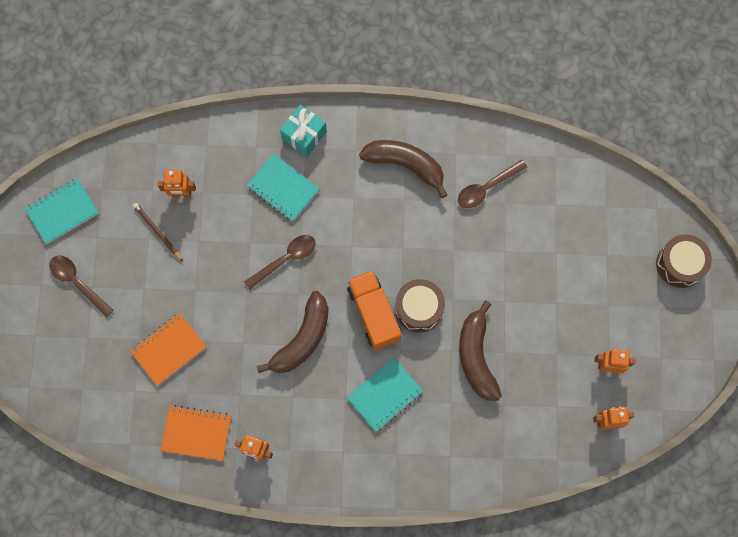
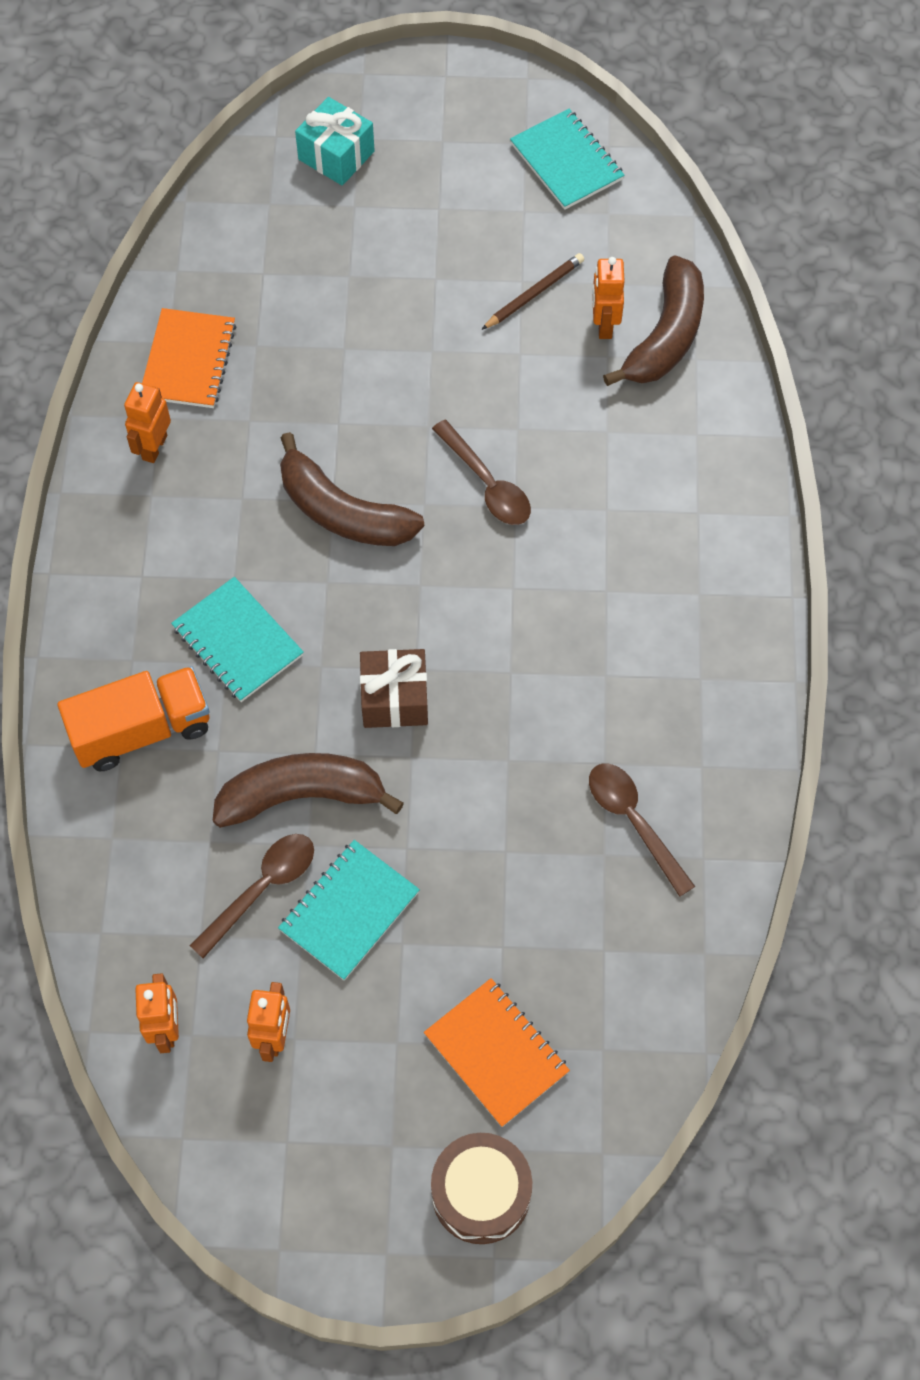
camera: 90 degrees right, 10 degrees down
(77, 282) = (445, 188): brown spoon -> brown spoon (262, 888)
(169, 349) = (330, 317): orange notebook -> orange notebook (496, 1053)
(283, 188) = (619, 477): turquoise notebook -> turquoise notebook (349, 911)
(304, 135) = (723, 509): turquoise gift -> turquoise gift (336, 155)
(374, 314) = (386, 624): orange truck -> orange truck (141, 730)
(405, 165) = (673, 678): brown banana -> brown banana (666, 336)
(419, 308) = (394, 698): brown drum -> brown gift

○ ○ ○ ○ ○

WHAT YOU HAVE TO DO: Where the line containing "(304, 135) = (723, 509): turquoise" appears, start copying, and go on exactly through the last line of the data.

SOLUTION TO THIS EXERCISE:
(304, 135) = (723, 509): turquoise gift -> turquoise gift (336, 155)
(374, 314) = (386, 624): orange truck -> orange truck (141, 730)
(405, 165) = (673, 678): brown banana -> brown banana (666, 336)
(419, 308) = (394, 698): brown drum -> brown gift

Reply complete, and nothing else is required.